Your instructions — Without including any images, repeat the data exactly.

Entries shown —

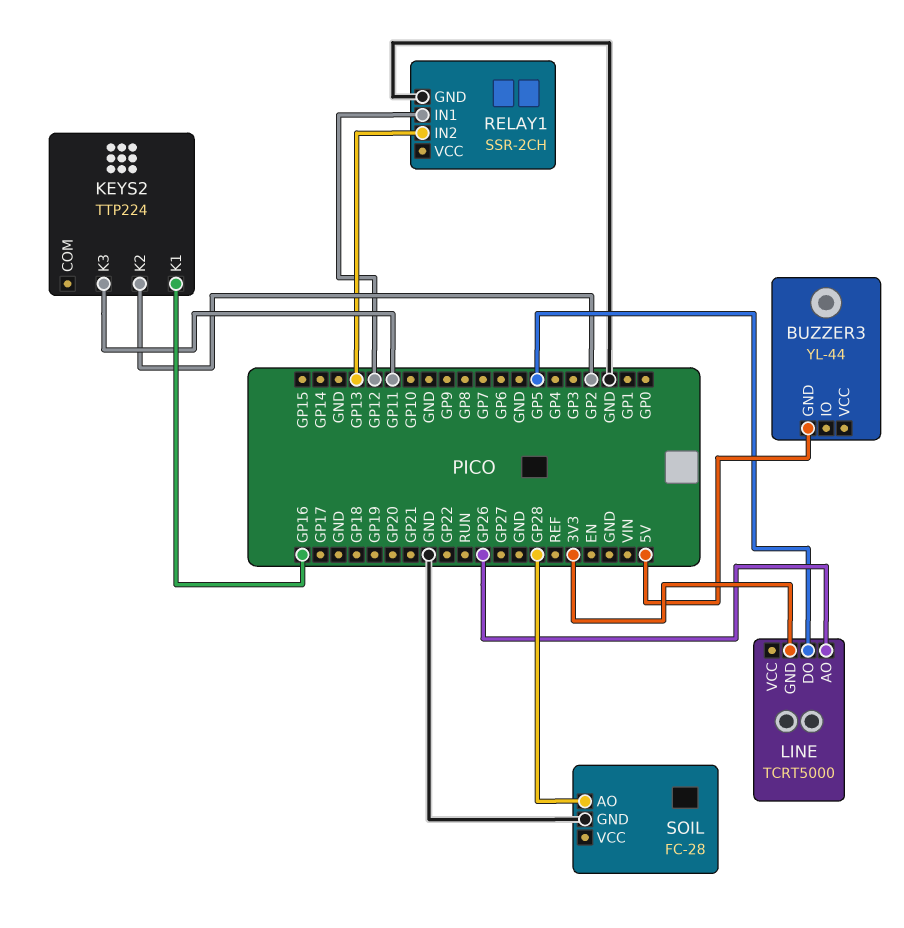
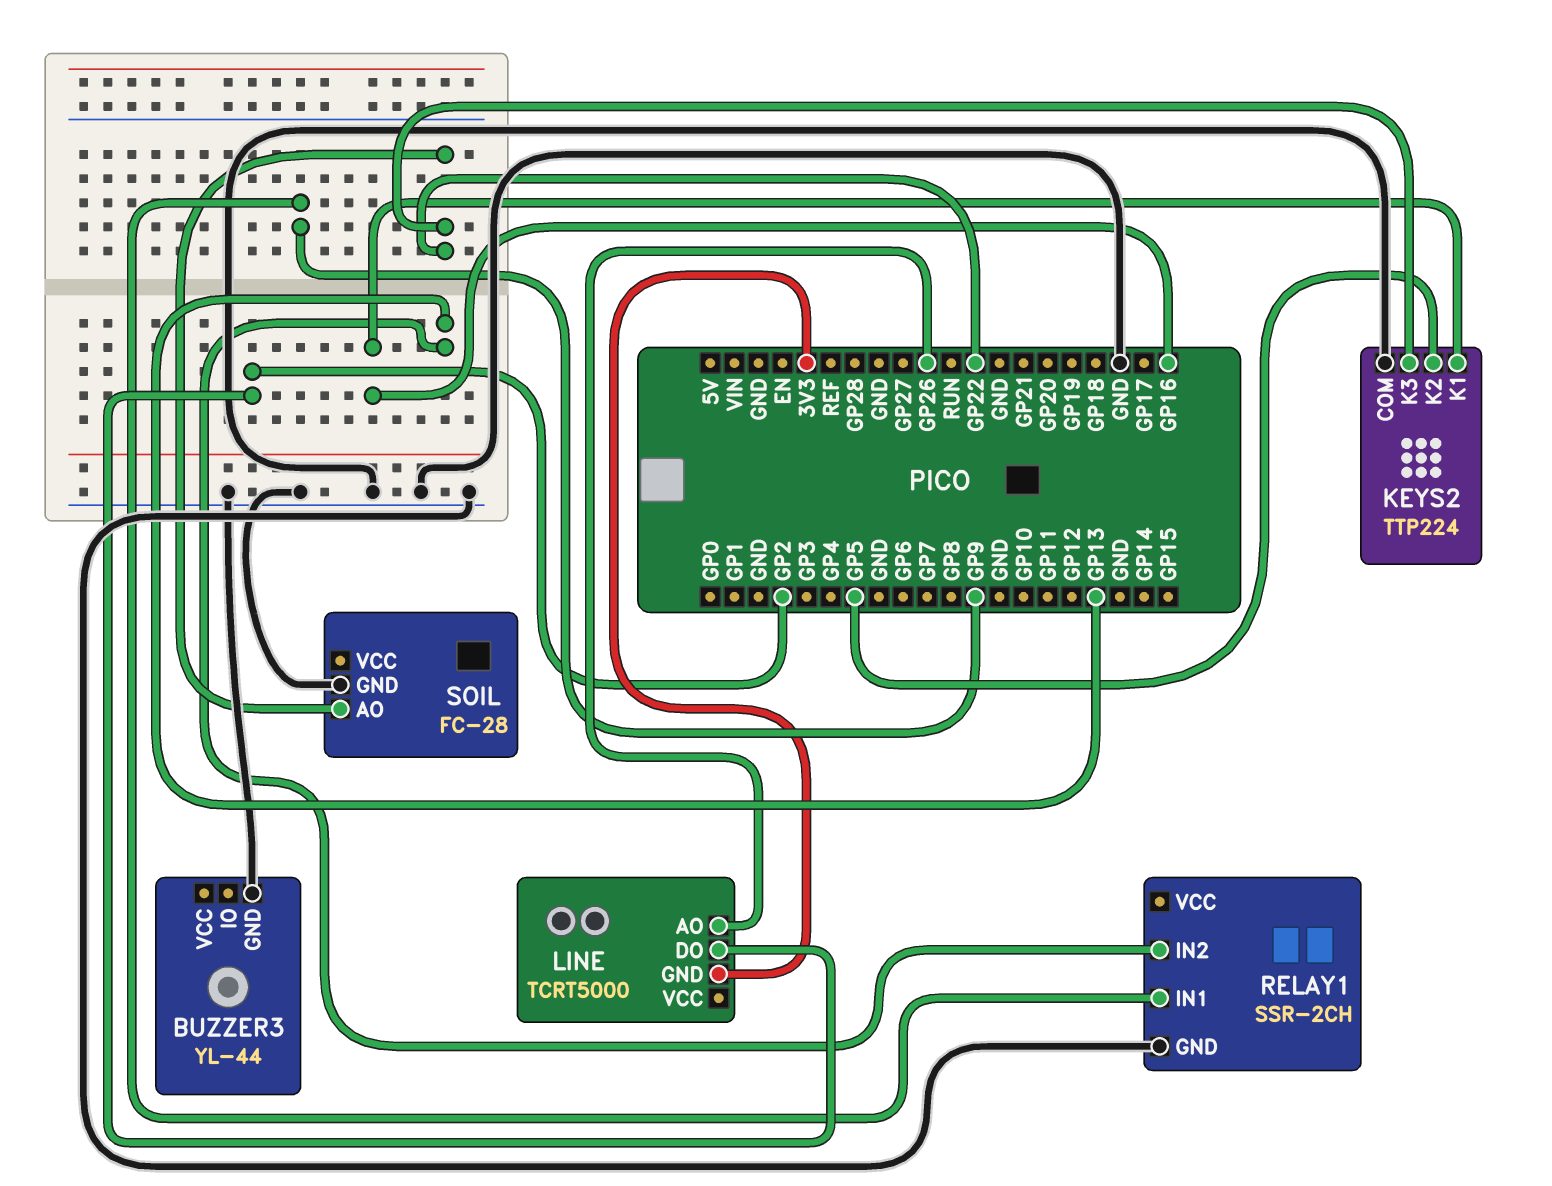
BUZZER3 pin GND: 5V -> GND
KEYS2 pin COM: none -> GND
KEYS2 pin K2: GP2 -> GP5
KEYS2 pin K3: GP11 -> GP22
LINE pin DO: GP5 -> GP2
RELAY1 pin IN1: GP12 -> GP9
SOIL pin AO: GP28 -> GP22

Solution —
BUZZER3 pin GND: 5V -> GND
KEYS2 pin COM: none -> GND
KEYS2 pin K2: GP2 -> GP5
KEYS2 pin K3: GP11 -> GP22
LINE pin DO: GP5 -> GP2
RELAY1 pin IN1: GP12 -> GP9
SOIL pin AO: GP28 -> GP22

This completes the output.